ASSIGNMENT: Leaving out all pictures, write out word for word the lines from the one containing "The camera went 45" to the end of the data below.

** GIVEN INFORMATION follows **

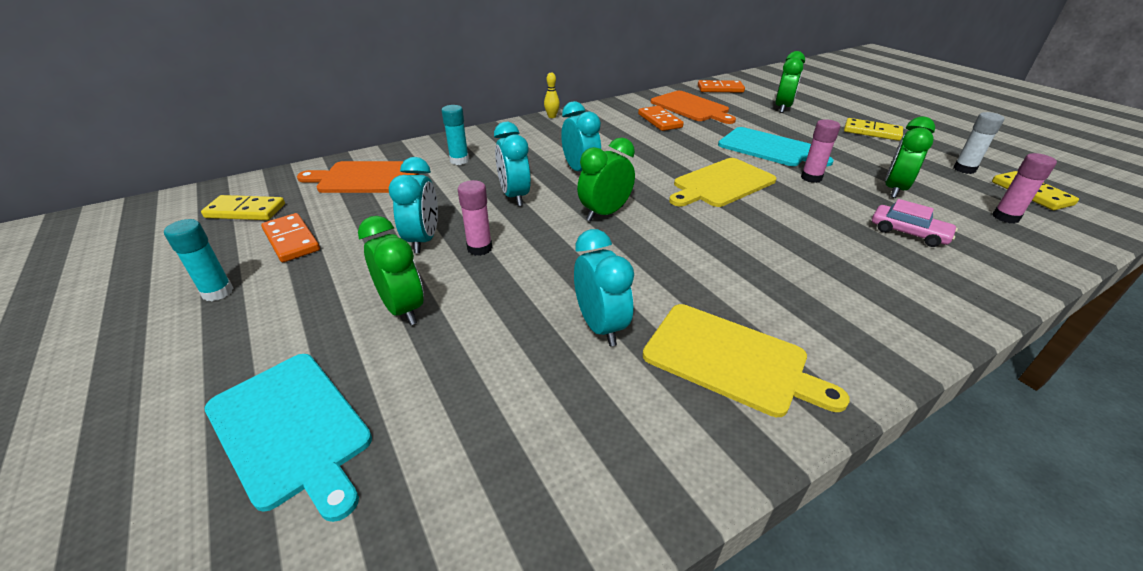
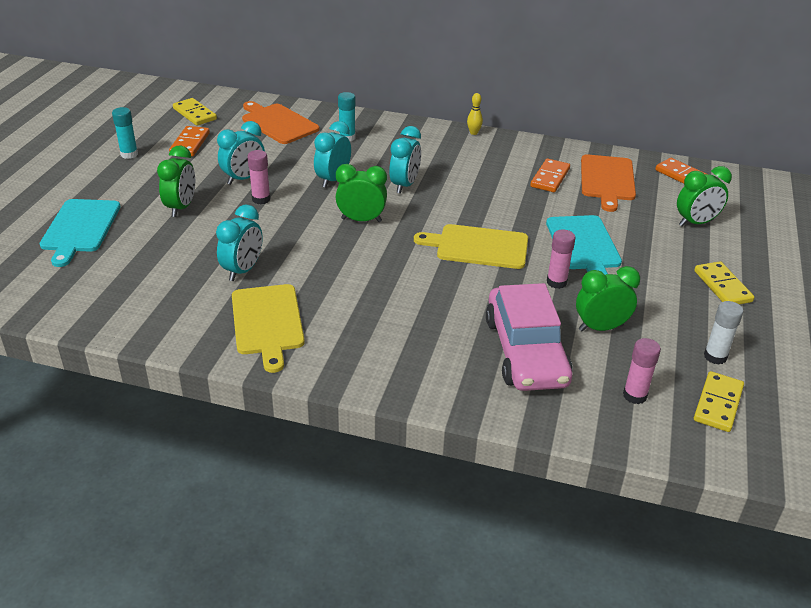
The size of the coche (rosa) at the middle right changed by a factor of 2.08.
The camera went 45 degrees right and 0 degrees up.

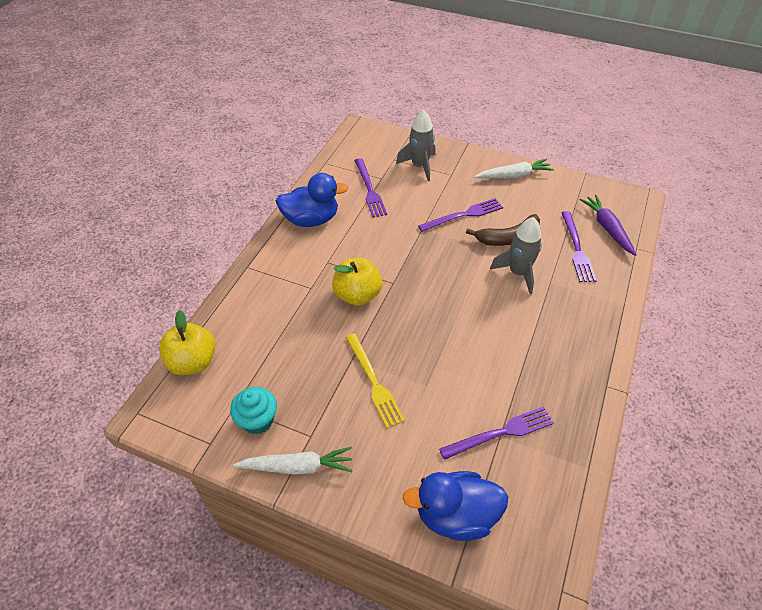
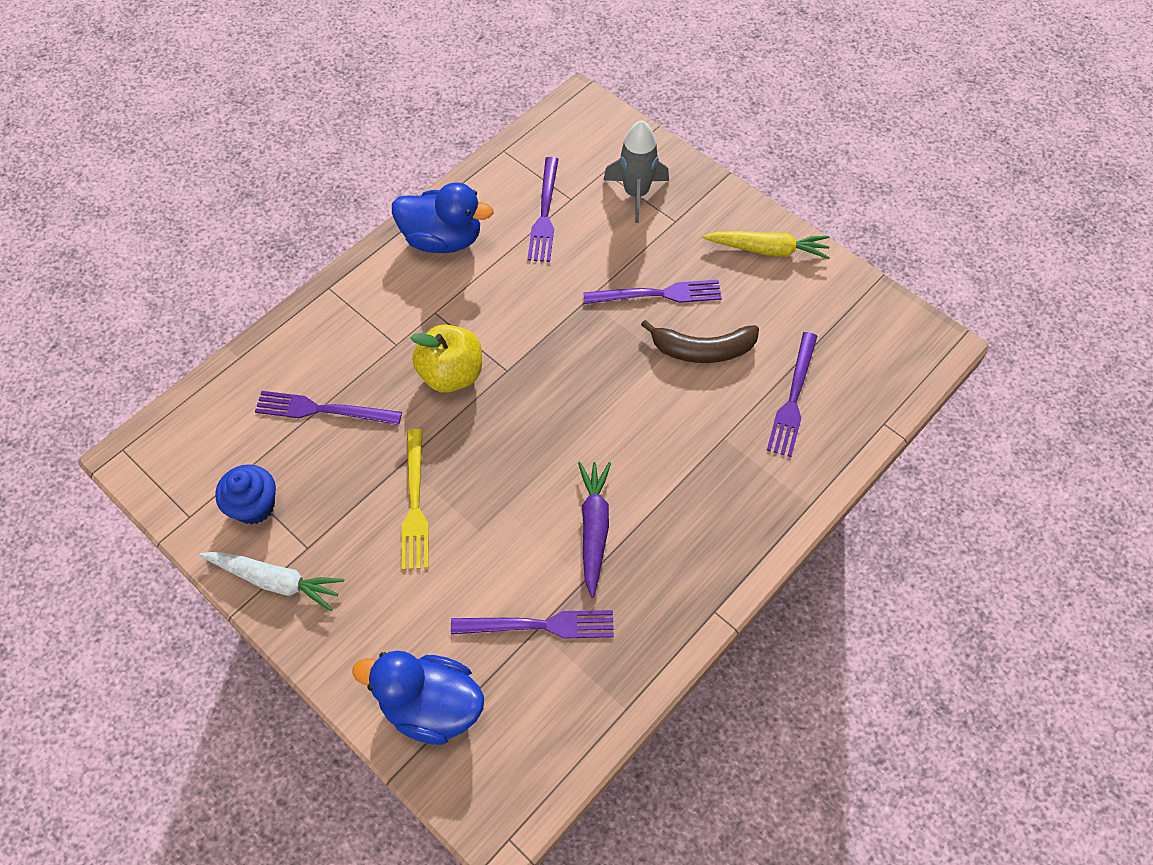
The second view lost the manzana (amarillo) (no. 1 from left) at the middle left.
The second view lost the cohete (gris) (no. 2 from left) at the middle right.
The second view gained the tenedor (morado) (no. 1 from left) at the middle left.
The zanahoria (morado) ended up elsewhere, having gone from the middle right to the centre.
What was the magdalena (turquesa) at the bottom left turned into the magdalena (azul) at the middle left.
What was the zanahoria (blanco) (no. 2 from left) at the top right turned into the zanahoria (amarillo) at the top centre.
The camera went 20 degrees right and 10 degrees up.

** End of GIVEN INFORMATION **

FINISHED EXERCISE:
The camera went 45 degrees right and 0 degrees up.

The second view lost the manzana (amarillo) (no. 1 from left) at the middle left.
The second view lost the cohete (gris) (no. 2 from left) at the middle right.
The second view gained the tenedor (morado) (no. 1 from left) at the middle left.
The zanahoria (morado) ended up elsewhere, having gone from the middle right to the centre.
What was the magdalena (turquesa) at the bottom left turned into the magdalena (azul) at the middle left.
What was the zanahoria (blanco) (no. 2 from left) at the top right turned into the zanahoria (amarillo) at the top centre.
The camera went 20 degrees right and 10 degrees up.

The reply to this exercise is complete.